• **Task goal**: Word for word, write out the entries that follow, omitting all pictures.

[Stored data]
BEGIN
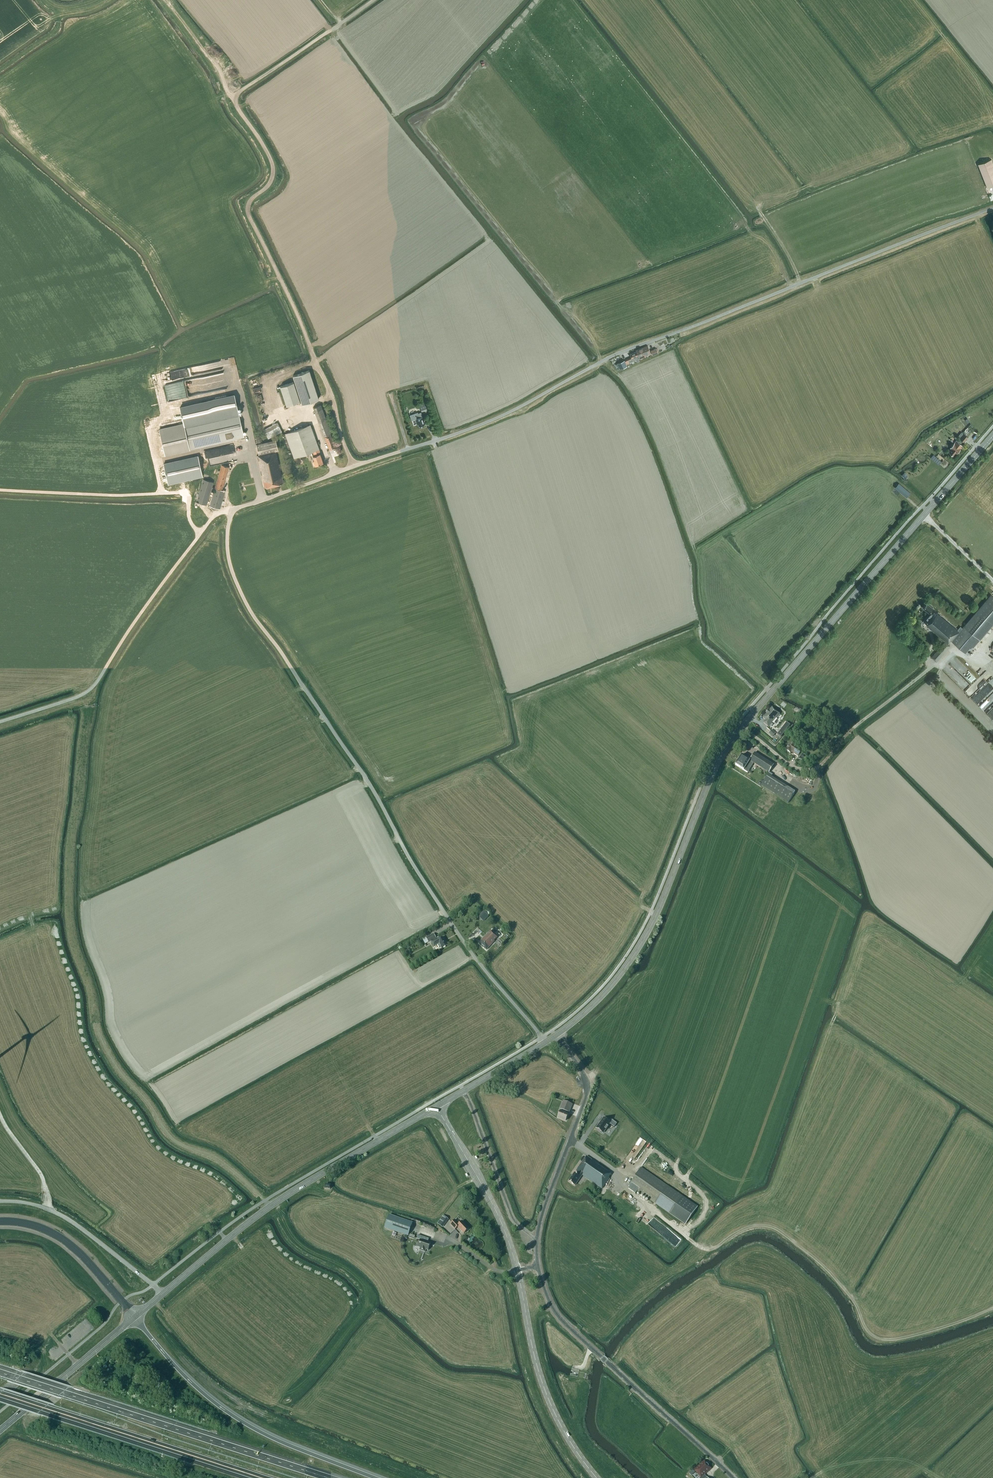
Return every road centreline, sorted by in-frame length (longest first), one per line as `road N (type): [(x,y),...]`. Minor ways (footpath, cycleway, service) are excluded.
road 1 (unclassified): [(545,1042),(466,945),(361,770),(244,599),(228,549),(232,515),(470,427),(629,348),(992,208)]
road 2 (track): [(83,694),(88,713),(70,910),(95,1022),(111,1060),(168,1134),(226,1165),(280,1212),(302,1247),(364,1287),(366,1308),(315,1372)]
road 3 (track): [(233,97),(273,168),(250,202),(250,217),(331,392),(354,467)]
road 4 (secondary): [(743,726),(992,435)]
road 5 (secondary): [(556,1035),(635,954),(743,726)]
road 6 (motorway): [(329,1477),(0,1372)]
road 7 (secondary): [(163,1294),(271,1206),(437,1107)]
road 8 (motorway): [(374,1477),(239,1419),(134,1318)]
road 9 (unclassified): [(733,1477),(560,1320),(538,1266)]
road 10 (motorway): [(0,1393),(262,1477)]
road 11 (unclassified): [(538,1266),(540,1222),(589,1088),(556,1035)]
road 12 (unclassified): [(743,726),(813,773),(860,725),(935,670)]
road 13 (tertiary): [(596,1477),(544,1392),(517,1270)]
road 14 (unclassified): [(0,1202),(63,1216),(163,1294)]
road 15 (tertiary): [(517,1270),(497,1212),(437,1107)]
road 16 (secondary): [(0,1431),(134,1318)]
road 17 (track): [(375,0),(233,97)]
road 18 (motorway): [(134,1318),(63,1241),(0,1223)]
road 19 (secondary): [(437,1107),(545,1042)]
END
• **Exercise response**:
Return every road centreline, sorted by in-frame length (longest first), one per line as `road N (type): [(x,y),...]`. Minor ways (footpath, cycleway, service) are excluded.
road 1 (unclassified): [(545,1042),(466,945),(361,770),(244,599),(228,549),(232,515),(470,427),(629,348),(992,208)]
road 2 (track): [(83,694),(88,713),(70,910),(95,1022),(111,1060),(168,1134),(226,1165),(280,1212),(302,1247),(364,1287),(366,1308),(315,1372)]
road 3 (track): [(233,97),(273,168),(250,202),(250,217),(331,392),(354,467)]
road 4 (secondary): [(743,726),(992,435)]
road 5 (secondary): [(556,1035),(635,954),(743,726)]
road 6 (motorway): [(329,1477),(0,1372)]
road 7 (secondary): [(163,1294),(271,1206),(437,1107)]
road 8 (motorway): [(374,1477),(239,1419),(134,1318)]
road 9 (unclassified): [(733,1477),(560,1320),(538,1266)]
road 10 (motorway): [(0,1393),(262,1477)]
road 11 (unclassified): [(538,1266),(540,1222),(589,1088),(556,1035)]
road 12 (unclassified): [(743,726),(813,773),(860,725),(935,670)]
road 13 (tertiary): [(596,1477),(544,1392),(517,1270)]
road 14 (unclassified): [(0,1202),(63,1216),(163,1294)]
road 15 (tertiary): [(517,1270),(497,1212),(437,1107)]
road 16 (secondary): [(0,1431),(134,1318)]
road 17 (track): [(375,0),(233,97)]
road 18 (motorway): [(134,1318),(63,1241),(0,1223)]
road 19 (secondary): [(437,1107),(545,1042)]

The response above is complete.